### ASSIGNMENT
Each line below from the one containing "lime 1x1 round brick [407,238,449,304]" through the one containing "green 1x1 cone [502,243,542,310]" is to be given again exactly, and no line outside that span.

### SOURCE DATA
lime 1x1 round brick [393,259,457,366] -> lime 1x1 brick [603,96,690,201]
==
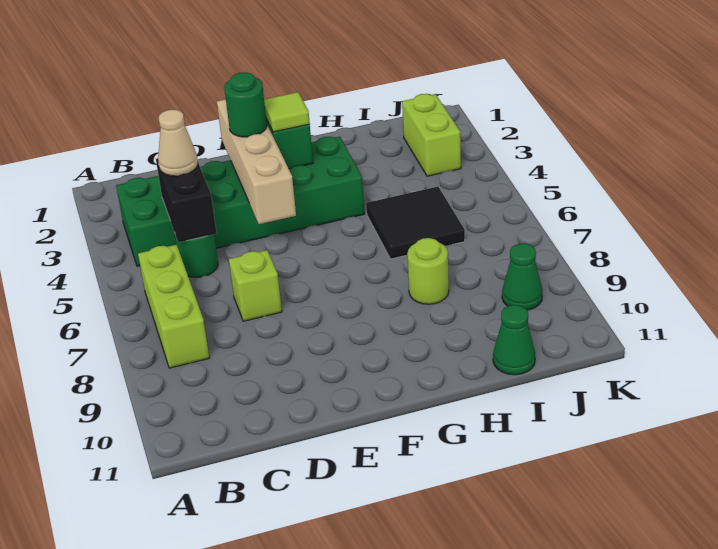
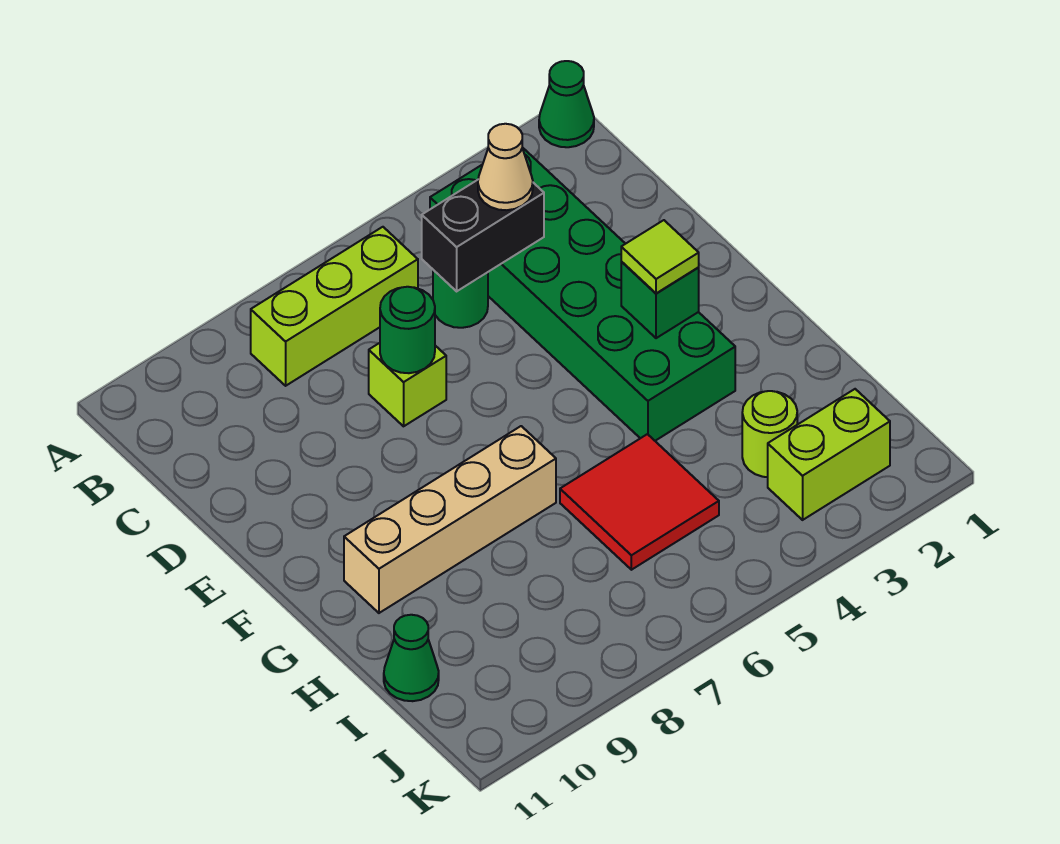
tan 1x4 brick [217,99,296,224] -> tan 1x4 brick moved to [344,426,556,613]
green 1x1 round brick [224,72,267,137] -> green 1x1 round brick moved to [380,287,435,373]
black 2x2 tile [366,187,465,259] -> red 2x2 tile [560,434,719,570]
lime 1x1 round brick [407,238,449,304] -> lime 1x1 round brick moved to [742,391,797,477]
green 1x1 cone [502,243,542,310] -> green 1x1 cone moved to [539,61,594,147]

### RESPONSE AREA
lime 1x1 round brick [407,238,449,304] -> lime 1x1 round brick moved to [742,391,797,477]
green 1x1 cone [502,243,542,310] -> green 1x1 cone moved to [539,61,594,147]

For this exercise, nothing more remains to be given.